BEGIN Exercise materials
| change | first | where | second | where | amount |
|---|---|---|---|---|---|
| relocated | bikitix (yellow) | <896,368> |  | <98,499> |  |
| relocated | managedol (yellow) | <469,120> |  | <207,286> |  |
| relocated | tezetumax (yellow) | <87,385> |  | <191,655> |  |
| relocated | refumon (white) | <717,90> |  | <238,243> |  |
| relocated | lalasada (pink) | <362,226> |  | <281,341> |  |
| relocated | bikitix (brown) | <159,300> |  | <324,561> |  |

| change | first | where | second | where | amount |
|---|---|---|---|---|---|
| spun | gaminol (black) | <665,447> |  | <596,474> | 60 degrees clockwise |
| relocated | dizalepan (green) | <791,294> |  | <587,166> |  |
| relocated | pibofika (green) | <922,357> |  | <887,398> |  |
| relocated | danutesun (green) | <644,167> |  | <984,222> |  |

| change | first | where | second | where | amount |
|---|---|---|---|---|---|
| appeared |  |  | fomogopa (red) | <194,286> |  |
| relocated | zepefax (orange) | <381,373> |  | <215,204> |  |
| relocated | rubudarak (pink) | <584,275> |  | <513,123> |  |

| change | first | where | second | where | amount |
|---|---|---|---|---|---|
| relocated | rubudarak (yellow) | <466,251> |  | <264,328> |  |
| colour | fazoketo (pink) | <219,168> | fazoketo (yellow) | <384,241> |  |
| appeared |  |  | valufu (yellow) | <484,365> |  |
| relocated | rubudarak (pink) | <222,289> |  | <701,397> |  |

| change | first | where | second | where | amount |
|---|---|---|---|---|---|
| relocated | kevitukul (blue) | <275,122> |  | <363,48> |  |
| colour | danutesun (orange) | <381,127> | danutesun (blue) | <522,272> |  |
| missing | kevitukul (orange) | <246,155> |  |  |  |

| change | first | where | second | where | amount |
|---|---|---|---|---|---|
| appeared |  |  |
END Exercise materials
_Task description_:
Copy the records above exactly, beginning at the line that contains "relocated | tezetumax" and stopping after the line that contains "relocated | lalasada".

_Written response_:
| relocated | tezetumax (yellow) | <87,385> |  | <191,655> |  |
| relocated | refumon (white) | <717,90> |  | <238,243> |  |
| relocated | lalasada (pink) | <362,226> |  | <281,341> |  |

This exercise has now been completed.